(Stored entries)
__________________________________________________
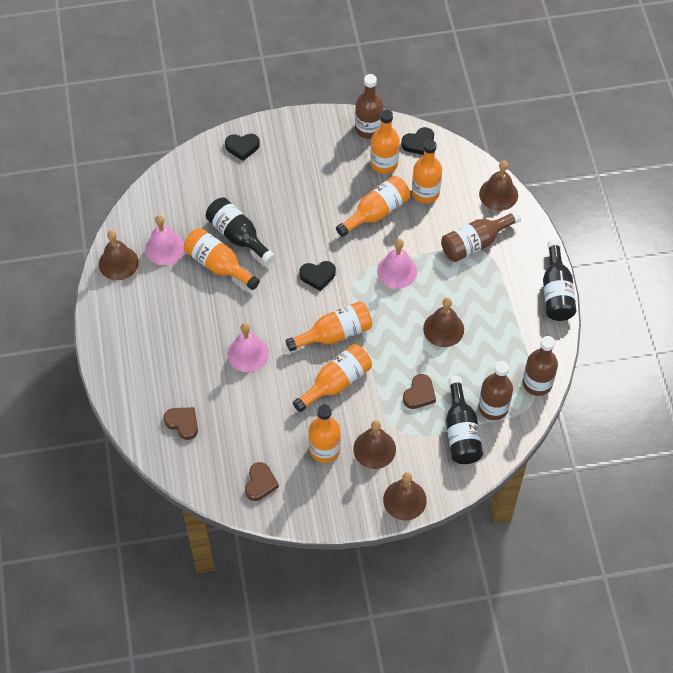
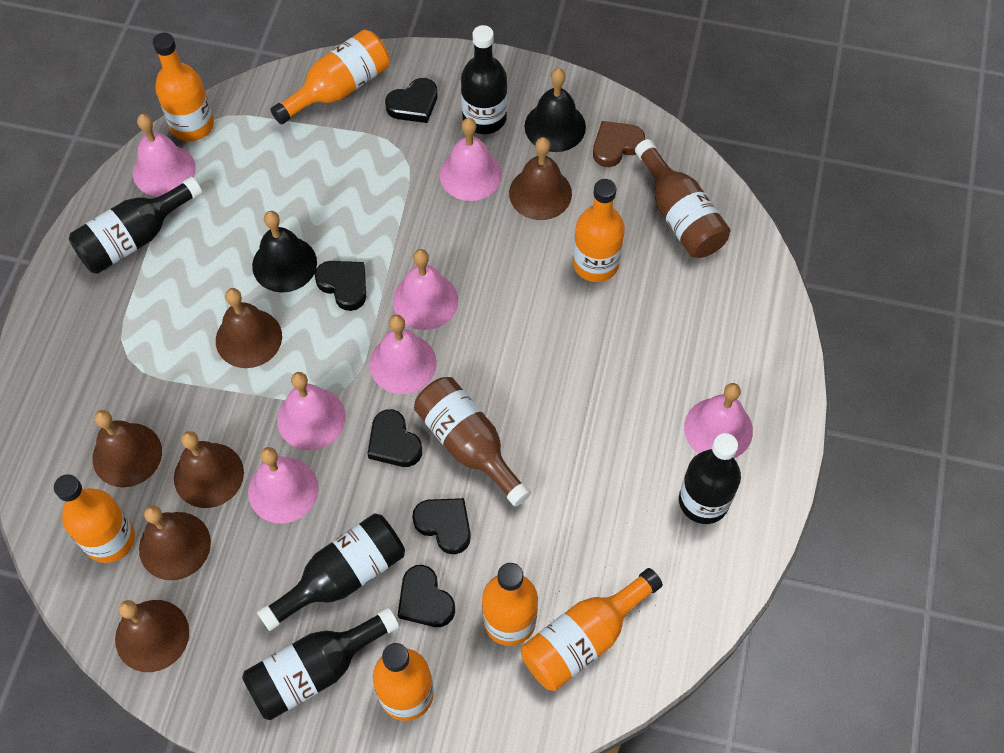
black bell: none = 0 -> [252,211,317,293] [525,68,586,152] = 2
black bottle: [206,197,275,264] [446,376,483,464] [543,239,576,321] = 3 -> [69,177,202,274] [242,607,399,720] [257,513,405,631] [461,25,507,134] [679,433,741,524] = 5
black heart: [225,133,260,161] [299,261,336,291] [401,127,434,155] = 3 -> [315,261,366,311] [367,409,422,467] [385,78,437,123] [398,565,455,627] [412,498,471,554] = 5
brown bell: [99,230,139,280] [353,420,396,469] [383,472,427,520] [423,298,464,347] [479,160,518,211] = 5 -> [93,410,162,487] [115,600,189,672] [139,505,211,580] [174,431,244,508] [216,288,282,368] [509,137,572,220] = 6
brown bottle: [355,74,384,139] [441,210,521,262] [478,361,513,420] [522,336,558,396] = 4 -> [414,377,531,507] [635,139,730,258] = 2
brown heart: [163,407,198,440] [245,462,279,501] [403,374,436,409] = 3 -> [593,121,645,167] = 1
pink bell: [145,215,184,265] [228,323,269,372] [377,239,417,289] = 3 -> [133,114,195,197] [248,447,319,524] [277,372,346,450] [370,314,437,394] [393,249,458,330] [440,118,502,201] [684,383,753,458] = 7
__________________________________________________
_Task to carry out_
Scan the data above. Return every line with "brown" in it.

_Task result_
brown bell: [99,230,139,280] [353,420,396,469] [383,472,427,520] [423,298,464,347] [479,160,518,211] = 5 -> [93,410,162,487] [115,600,189,672] [139,505,211,580] [174,431,244,508] [216,288,282,368] [509,137,572,220] = 6
brown bottle: [355,74,384,139] [441,210,521,262] [478,361,513,420] [522,336,558,396] = 4 -> [414,377,531,507] [635,139,730,258] = 2
brown heart: [163,407,198,440] [245,462,279,501] [403,374,436,409] = 3 -> [593,121,645,167] = 1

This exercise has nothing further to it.